* _ABOUT THIS TASK_:
Turn the part of the material that opens with the line containing "Between striped jersey" and closes with the line containing "The image size is (853, 640). I" into a Markdown table with the columns Row and Line. Include both end lines and skip blank lines.

Spatial grounding data
########

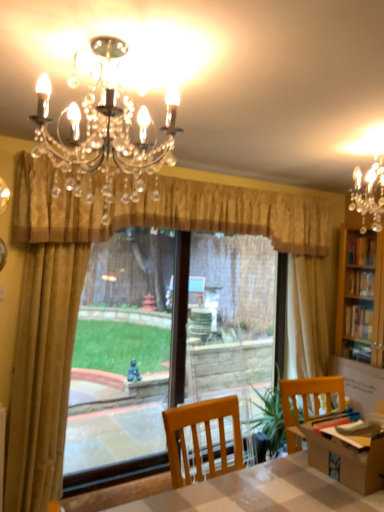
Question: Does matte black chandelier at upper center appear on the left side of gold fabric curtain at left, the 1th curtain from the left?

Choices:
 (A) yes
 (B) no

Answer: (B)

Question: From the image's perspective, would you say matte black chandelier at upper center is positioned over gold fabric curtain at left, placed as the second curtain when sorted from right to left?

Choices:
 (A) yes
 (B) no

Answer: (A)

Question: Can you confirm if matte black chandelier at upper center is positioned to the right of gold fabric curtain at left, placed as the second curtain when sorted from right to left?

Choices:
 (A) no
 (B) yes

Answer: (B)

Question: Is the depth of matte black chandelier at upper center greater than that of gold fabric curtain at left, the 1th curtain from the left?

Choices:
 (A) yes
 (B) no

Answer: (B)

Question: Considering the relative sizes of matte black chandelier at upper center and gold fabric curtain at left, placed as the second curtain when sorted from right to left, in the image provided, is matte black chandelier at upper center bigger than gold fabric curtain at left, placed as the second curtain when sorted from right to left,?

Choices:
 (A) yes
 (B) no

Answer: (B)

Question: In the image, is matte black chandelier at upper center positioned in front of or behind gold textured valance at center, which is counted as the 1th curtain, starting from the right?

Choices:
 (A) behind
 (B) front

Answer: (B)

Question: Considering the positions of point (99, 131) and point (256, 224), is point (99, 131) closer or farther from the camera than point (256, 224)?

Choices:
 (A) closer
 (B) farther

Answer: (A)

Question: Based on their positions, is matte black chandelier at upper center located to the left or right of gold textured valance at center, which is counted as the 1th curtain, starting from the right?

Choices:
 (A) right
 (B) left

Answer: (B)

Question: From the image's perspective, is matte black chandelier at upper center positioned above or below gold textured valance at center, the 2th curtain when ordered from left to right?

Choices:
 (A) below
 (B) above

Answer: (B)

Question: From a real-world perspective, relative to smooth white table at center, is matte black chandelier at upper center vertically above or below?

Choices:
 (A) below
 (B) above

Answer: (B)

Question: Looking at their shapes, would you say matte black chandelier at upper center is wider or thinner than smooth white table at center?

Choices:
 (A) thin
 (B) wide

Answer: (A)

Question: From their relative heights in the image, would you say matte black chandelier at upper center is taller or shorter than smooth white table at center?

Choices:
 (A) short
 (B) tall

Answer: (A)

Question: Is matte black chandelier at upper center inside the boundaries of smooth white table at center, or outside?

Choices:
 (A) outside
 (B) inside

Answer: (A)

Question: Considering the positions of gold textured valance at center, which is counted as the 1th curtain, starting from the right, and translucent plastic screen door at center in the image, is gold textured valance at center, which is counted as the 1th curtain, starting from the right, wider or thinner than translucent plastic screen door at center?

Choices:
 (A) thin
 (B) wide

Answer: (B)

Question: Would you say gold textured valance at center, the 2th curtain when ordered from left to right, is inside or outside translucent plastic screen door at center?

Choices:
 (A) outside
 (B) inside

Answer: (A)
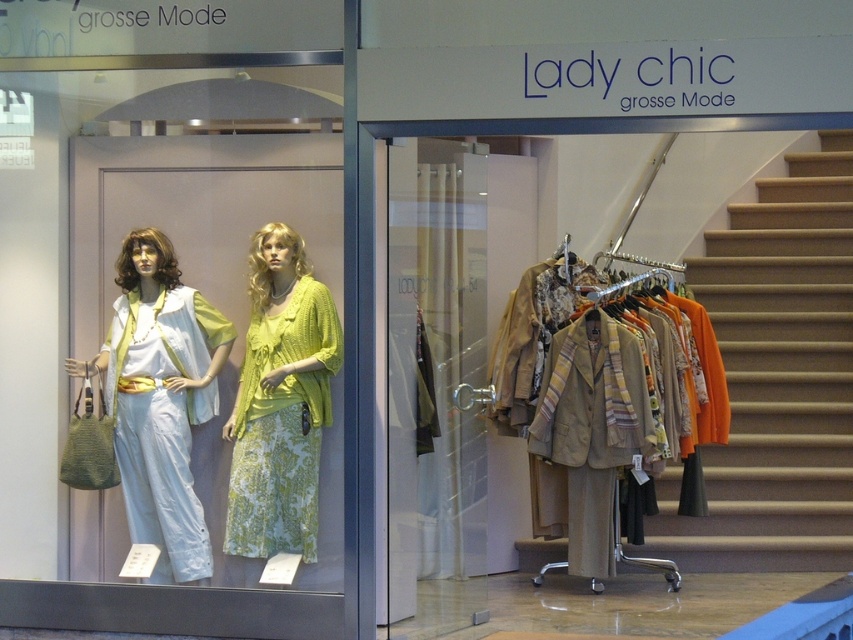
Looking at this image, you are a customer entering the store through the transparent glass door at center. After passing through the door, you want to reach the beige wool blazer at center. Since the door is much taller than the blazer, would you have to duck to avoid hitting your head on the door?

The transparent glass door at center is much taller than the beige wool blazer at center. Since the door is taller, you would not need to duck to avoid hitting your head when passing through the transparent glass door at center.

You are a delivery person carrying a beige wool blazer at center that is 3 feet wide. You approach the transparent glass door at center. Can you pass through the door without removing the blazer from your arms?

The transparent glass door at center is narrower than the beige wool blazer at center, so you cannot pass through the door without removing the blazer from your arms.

########

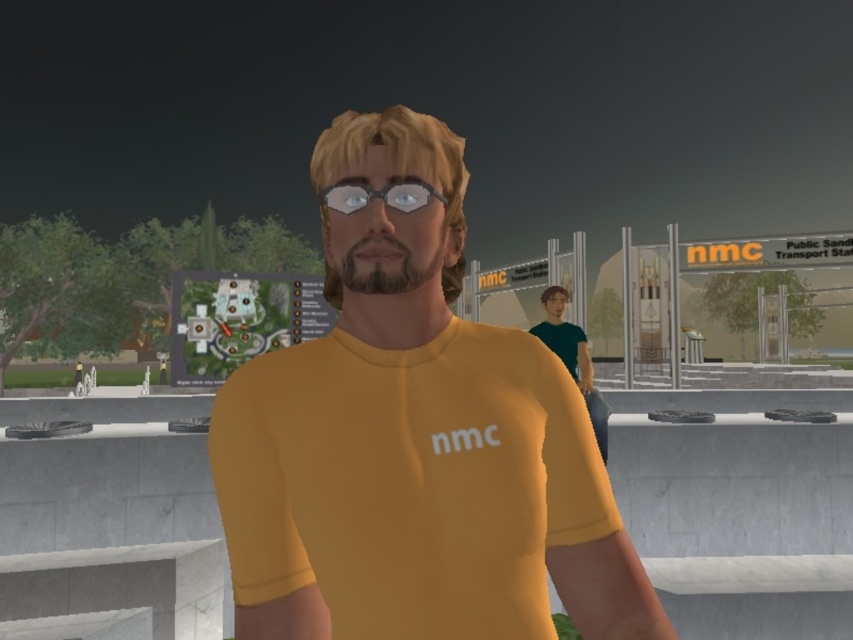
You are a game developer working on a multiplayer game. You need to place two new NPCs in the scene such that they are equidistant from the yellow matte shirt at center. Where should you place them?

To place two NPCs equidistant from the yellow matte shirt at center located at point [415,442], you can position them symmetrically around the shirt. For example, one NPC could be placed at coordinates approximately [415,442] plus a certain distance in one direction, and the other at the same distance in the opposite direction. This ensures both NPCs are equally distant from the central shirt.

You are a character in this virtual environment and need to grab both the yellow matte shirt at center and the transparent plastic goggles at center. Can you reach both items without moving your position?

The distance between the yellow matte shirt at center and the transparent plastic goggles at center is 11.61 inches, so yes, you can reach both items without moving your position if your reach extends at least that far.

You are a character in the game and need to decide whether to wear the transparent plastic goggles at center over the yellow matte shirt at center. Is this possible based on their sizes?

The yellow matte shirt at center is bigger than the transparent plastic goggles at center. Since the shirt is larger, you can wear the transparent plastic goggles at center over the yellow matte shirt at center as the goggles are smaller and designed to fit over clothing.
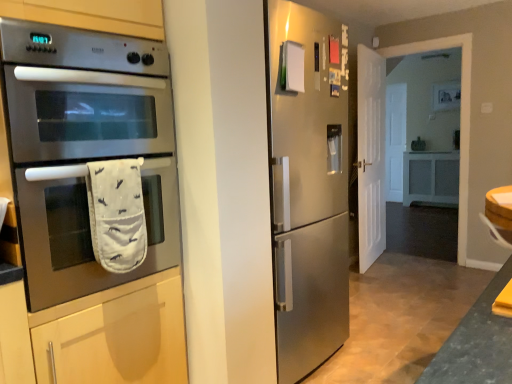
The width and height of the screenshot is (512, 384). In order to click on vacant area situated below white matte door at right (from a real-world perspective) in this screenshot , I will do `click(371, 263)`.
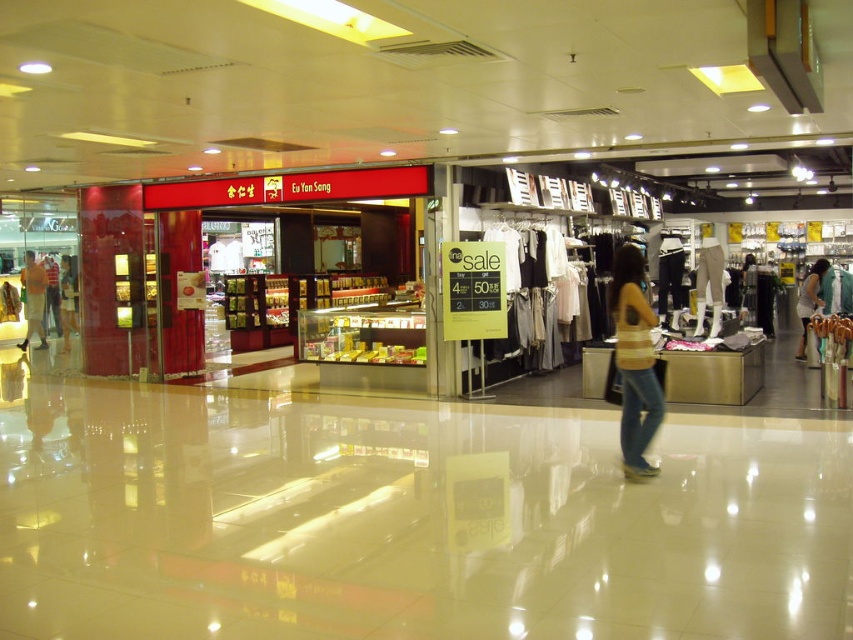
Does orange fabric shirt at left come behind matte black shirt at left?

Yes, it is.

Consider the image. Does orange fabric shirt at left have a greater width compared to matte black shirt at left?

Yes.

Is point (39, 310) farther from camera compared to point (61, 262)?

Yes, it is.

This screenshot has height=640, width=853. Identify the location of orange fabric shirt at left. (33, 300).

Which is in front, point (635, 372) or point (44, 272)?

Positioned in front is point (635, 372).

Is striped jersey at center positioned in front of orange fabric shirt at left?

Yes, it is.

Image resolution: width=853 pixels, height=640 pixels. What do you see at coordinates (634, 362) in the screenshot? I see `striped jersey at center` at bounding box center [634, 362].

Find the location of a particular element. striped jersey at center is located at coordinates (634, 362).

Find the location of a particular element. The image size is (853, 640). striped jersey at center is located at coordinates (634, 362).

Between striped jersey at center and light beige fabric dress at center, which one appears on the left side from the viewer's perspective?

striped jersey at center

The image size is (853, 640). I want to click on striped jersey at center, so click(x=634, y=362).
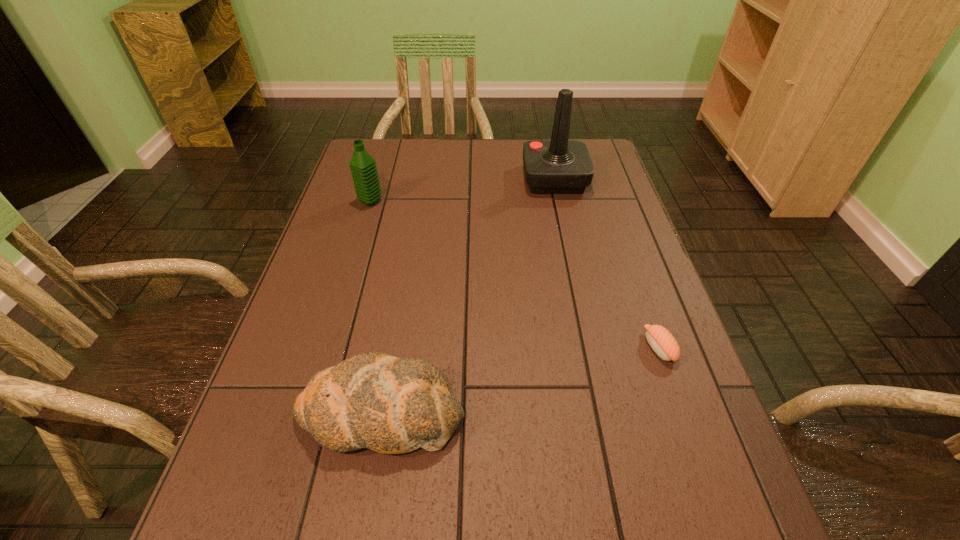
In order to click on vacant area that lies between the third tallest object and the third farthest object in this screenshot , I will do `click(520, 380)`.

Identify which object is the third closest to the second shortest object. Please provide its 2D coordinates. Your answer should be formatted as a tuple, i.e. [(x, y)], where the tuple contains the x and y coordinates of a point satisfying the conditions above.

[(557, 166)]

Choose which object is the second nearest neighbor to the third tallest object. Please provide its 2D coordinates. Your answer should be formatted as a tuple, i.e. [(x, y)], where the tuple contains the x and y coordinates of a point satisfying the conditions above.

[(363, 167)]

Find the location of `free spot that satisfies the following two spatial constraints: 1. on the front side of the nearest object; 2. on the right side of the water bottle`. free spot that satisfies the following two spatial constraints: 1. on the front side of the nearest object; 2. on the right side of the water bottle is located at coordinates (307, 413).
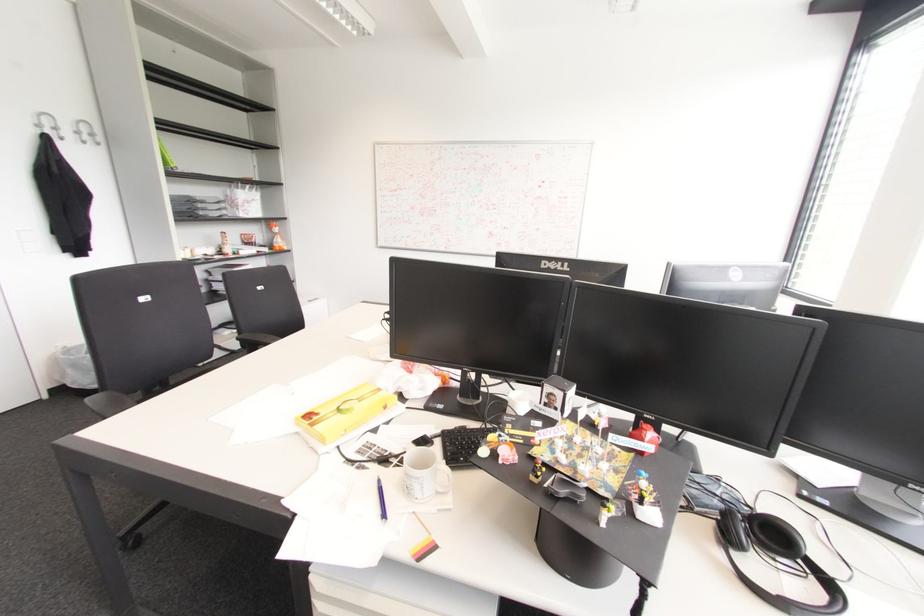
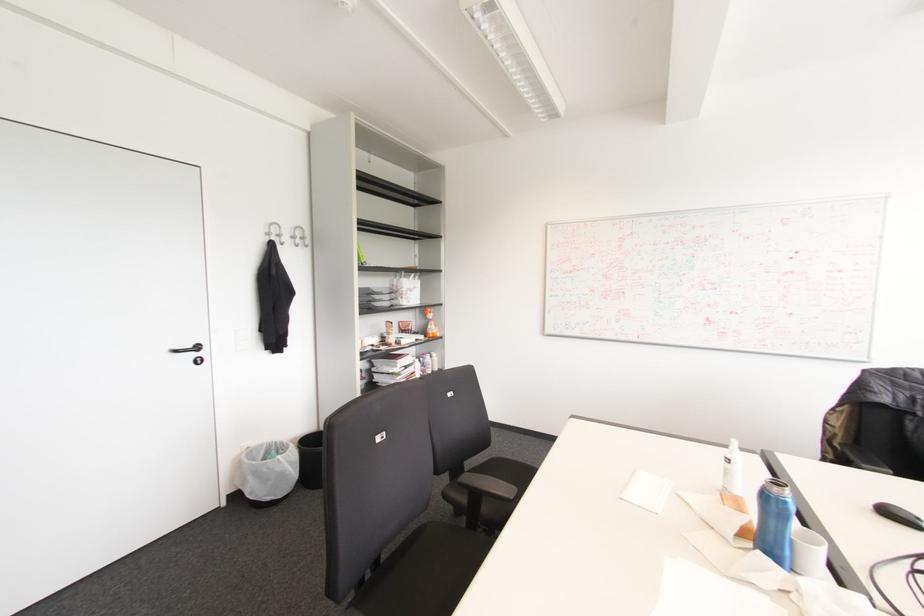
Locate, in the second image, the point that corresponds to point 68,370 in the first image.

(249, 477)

########

* _ANSWER BELOW_:
| Row | Line |
|---|---|
| 1 | Between striped jersey at center and light beige fabric dress at center, which one appears on the left side from the viewer's perspective? |
| 2 | striped jersey at center |
| 3 | The image size is (853, 640). I want to click on striped jersey at center, so click(x=634, y=362). |